This exercise calls for every line of the listing below that contains the word "white".

GIVEN DATA:
..........

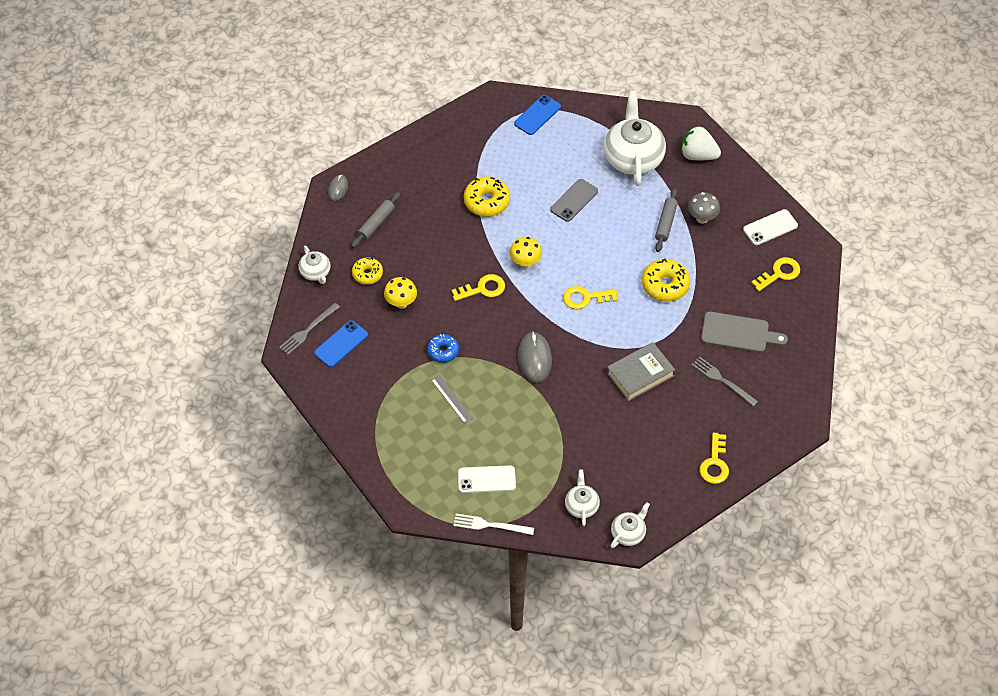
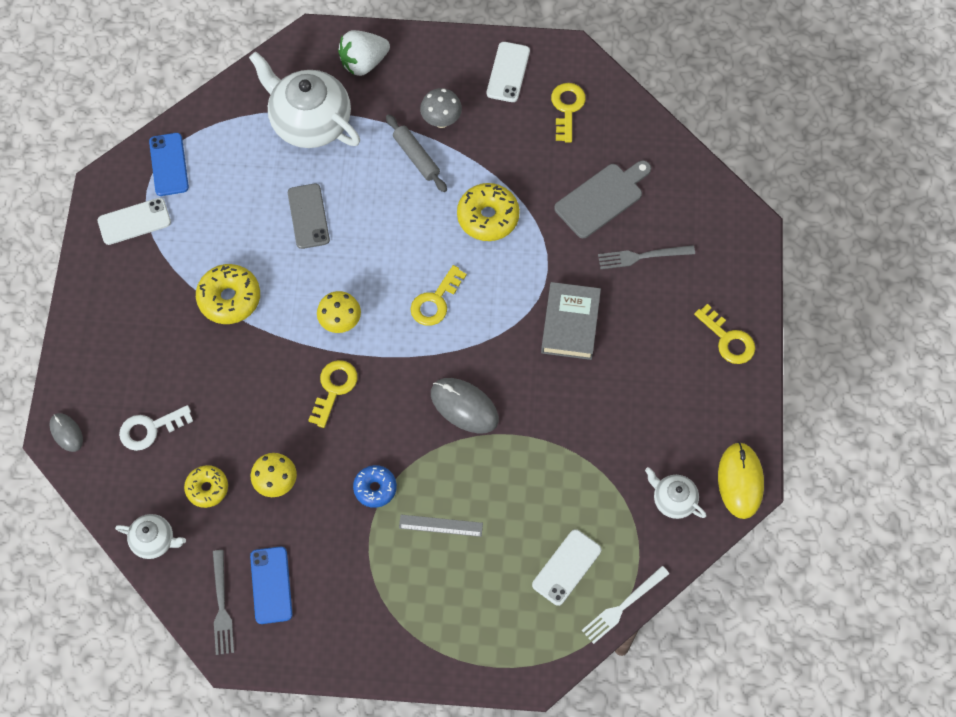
camera: 50 degrees left, 10 degrees up
grey rolling pin [351,192,400,248] -> white key [119,405,193,451]
white teapot [611,502,650,548] -> yellow mouse [718,442,764,519]
none -> white phone [97,198,171,245]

..........

EXERCISE RESULT:
grey rolling pin [351,192,400,248] -> white key [119,405,193,451]
white teapot [611,502,650,548] -> yellow mouse [718,442,764,519]
none -> white phone [97,198,171,245]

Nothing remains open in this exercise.